- Opening Delimiter -

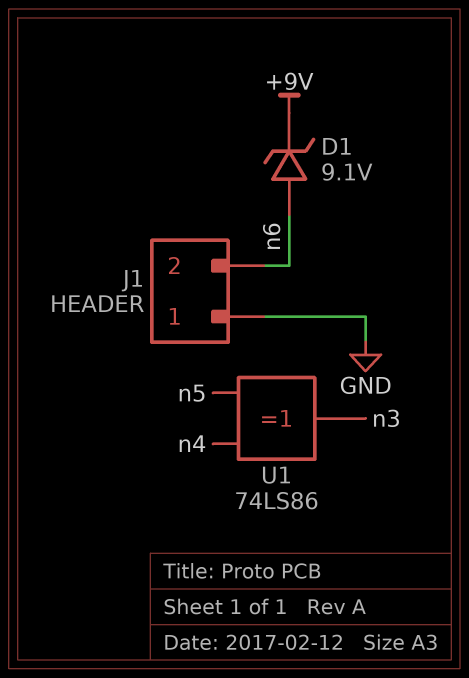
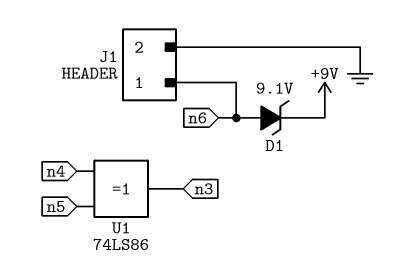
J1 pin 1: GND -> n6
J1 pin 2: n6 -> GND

- Closing Delimiter -
- Opening Delimiter -

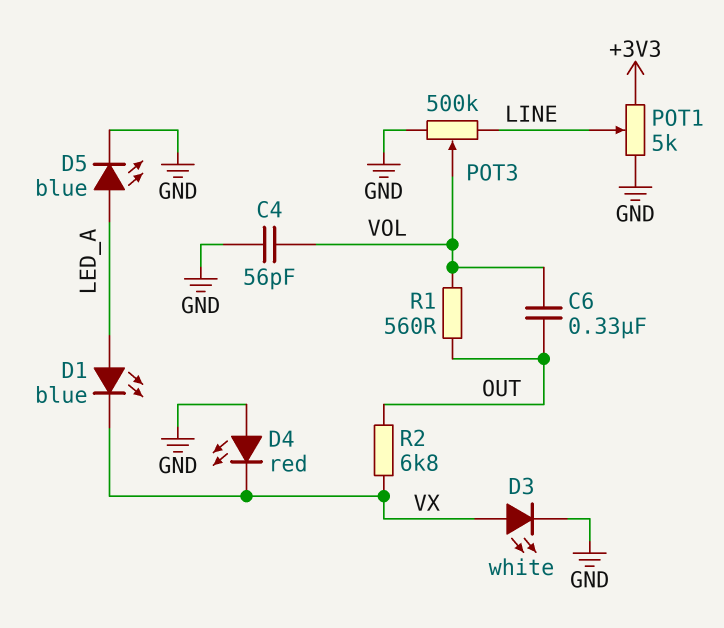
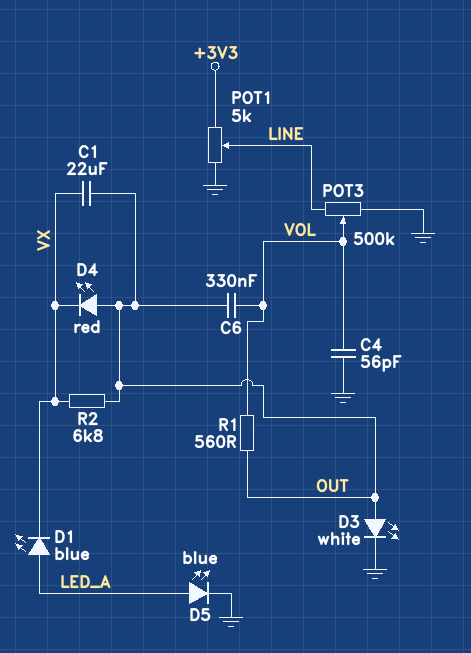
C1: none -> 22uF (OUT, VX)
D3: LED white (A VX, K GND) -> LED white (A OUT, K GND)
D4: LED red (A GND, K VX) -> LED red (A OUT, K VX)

- Closing Delimiter -
- Opening Delimiter -

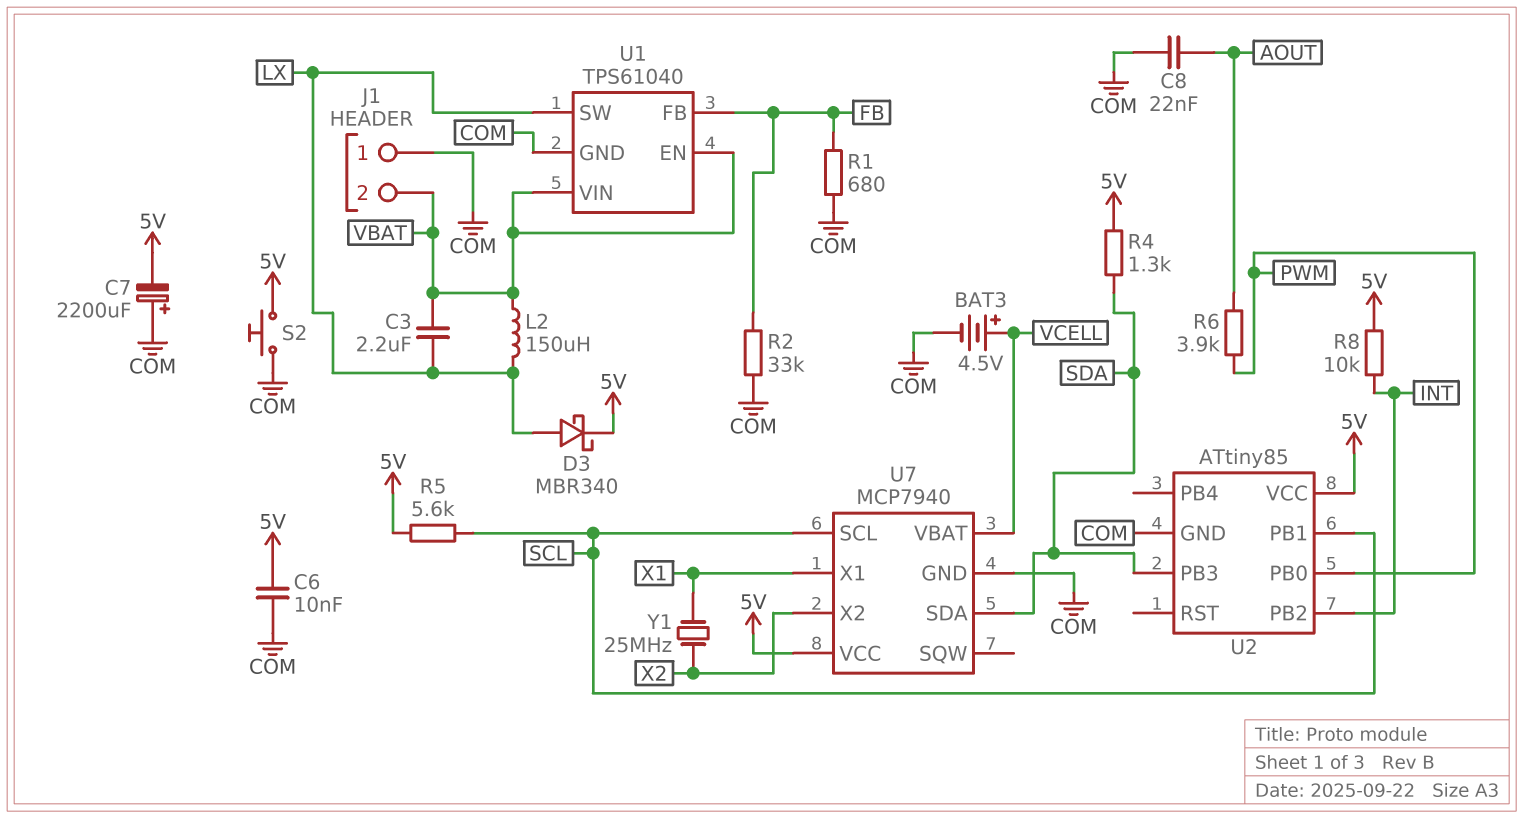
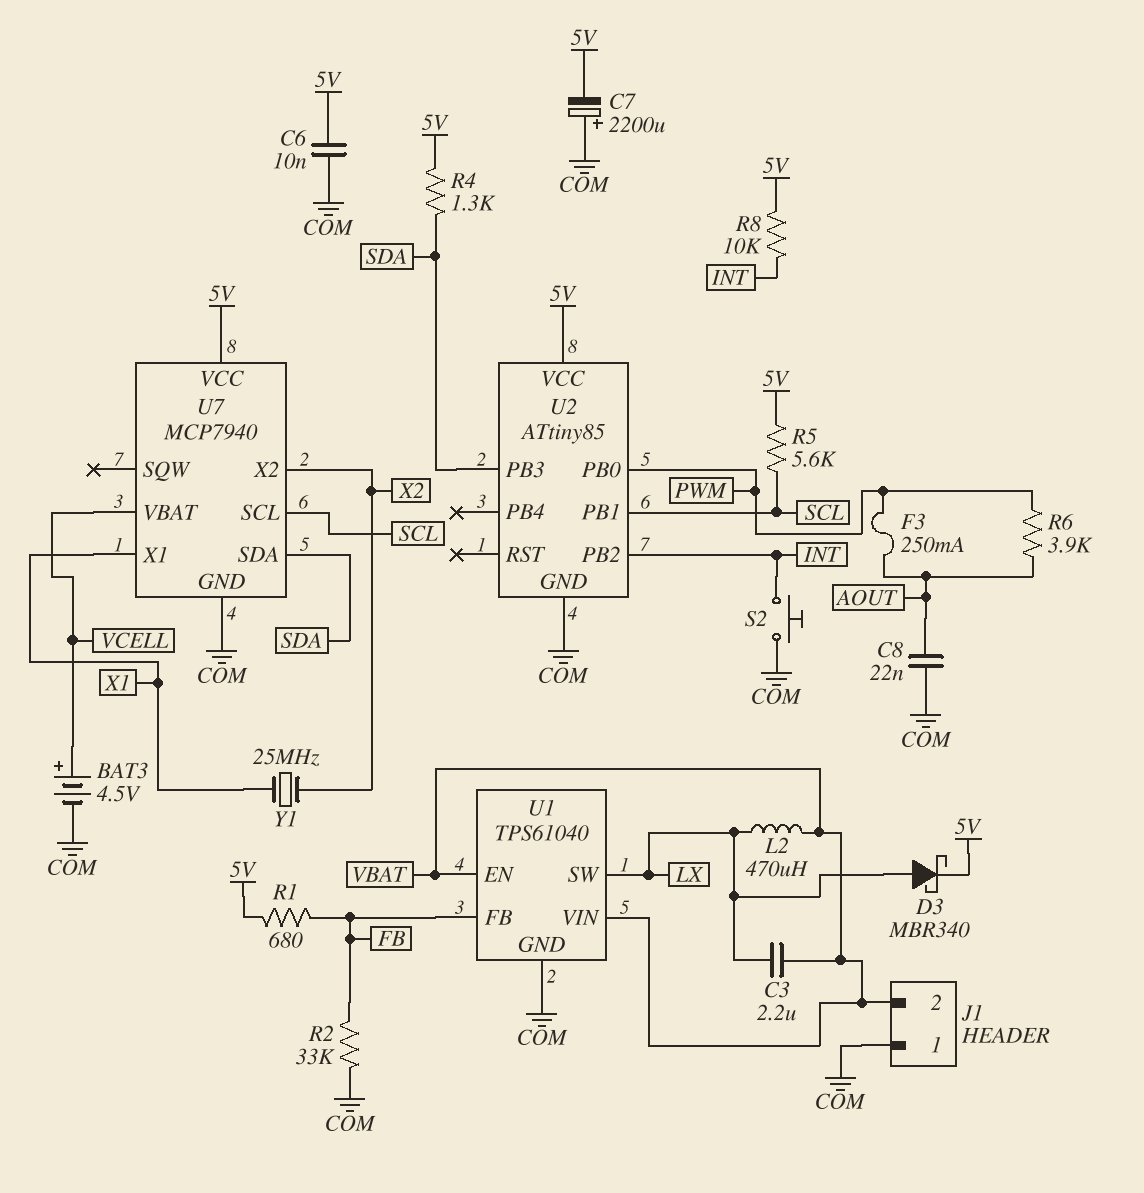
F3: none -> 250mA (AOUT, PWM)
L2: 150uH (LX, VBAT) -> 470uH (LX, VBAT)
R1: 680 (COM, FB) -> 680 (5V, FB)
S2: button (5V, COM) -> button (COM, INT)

- Closing Delimiter -

• Exercise
Look above for the line holding "R1: 680 (COM, FB) -> 680 (5V, FB)" and the line holding "S2: button (5V, COM) -> button (COM, INT)", then output exactly those two lines and every line between them, nothing more.

• Answer space
R1: 680 (COM, FB) -> 680 (5V, FB)
S2: button (5V, COM) -> button (COM, INT)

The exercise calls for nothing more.